→ **Task item**:
Take the entries that follow and write each one out exactly.

→ **Task inputs**:
◇ ◇ ◇ ◇ ◇

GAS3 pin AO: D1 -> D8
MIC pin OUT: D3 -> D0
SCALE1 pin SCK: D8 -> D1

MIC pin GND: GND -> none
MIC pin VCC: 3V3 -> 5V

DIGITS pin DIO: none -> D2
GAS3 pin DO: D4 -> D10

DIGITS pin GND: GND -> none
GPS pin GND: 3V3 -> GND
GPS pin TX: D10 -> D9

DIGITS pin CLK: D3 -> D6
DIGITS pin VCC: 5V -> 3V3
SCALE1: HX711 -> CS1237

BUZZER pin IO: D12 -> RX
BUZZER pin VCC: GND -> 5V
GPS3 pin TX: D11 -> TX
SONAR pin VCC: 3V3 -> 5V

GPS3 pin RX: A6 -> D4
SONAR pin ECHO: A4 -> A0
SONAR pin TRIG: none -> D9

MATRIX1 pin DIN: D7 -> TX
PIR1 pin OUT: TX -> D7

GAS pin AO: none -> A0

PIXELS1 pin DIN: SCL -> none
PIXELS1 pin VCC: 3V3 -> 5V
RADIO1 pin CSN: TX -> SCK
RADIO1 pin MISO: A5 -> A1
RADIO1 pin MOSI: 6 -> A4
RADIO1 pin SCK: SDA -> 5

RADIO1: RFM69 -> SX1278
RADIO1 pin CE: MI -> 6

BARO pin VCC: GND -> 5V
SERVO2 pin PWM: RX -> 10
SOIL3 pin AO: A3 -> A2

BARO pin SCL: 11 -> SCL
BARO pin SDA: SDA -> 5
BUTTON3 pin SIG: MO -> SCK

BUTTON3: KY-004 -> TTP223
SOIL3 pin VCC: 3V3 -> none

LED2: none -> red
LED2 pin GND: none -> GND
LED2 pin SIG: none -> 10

◇ ◇ ◇ ◇ ◇

→ **Reply to the exercise**:
GAS3 pin AO: D1 -> D8
MIC pin OUT: D3 -> D0
SCALE1 pin SCK: D8 -> D1

MIC pin GND: GND -> none
MIC pin VCC: 3V3 -> 5V

DIGITS pin DIO: none -> D2
GAS3 pin DO: D4 -> D10

DIGITS pin GND: GND -> none
GPS pin GND: 3V3 -> GND
GPS pin TX: D10 -> D9

DIGITS pin CLK: D3 -> D6
DIGITS pin VCC: 5V -> 3V3
SCALE1: HX711 -> CS1237

BUZZER pin IO: D12 -> RX
BUZZER pin VCC: GND -> 5V
GPS3 pin TX: D11 -> TX
SONAR pin VCC: 3V3 -> 5V

GPS3 pin RX: A6 -> D4
SONAR pin ECHO: A4 -> A0
SONAR pin TRIG: none -> D9

MATRIX1 pin DIN: D7 -> TX
PIR1 pin OUT: TX -> D7

GAS pin AO: none -> A0

PIXELS1 pin DIN: SCL -> none
PIXELS1 pin VCC: 3V3 -> 5V
RADIO1 pin CSN: TX -> SCK
RADIO1 pin MISO: A5 -> A1
RADIO1 pin MOSI: 6 -> A4
RADIO1 pin SCK: SDA -> 5

RADIO1: RFM69 -> SX1278
RADIO1 pin CE: MI -> 6

BARO pin VCC: GND -> 5V
SERVO2 pin PWM: RX -> 10
SOIL3 pin AO: A3 -> A2

BARO pin SCL: 11 -> SCL
BARO pin SDA: SDA -> 5
BUTTON3 pin SIG: MO -> SCK

BUTTON3: KY-004 -> TTP223
SOIL3 pin VCC: 3V3 -> none

LED2: none -> red
LED2 pin GND: none -> GND
LED2 pin SIG: none -> 10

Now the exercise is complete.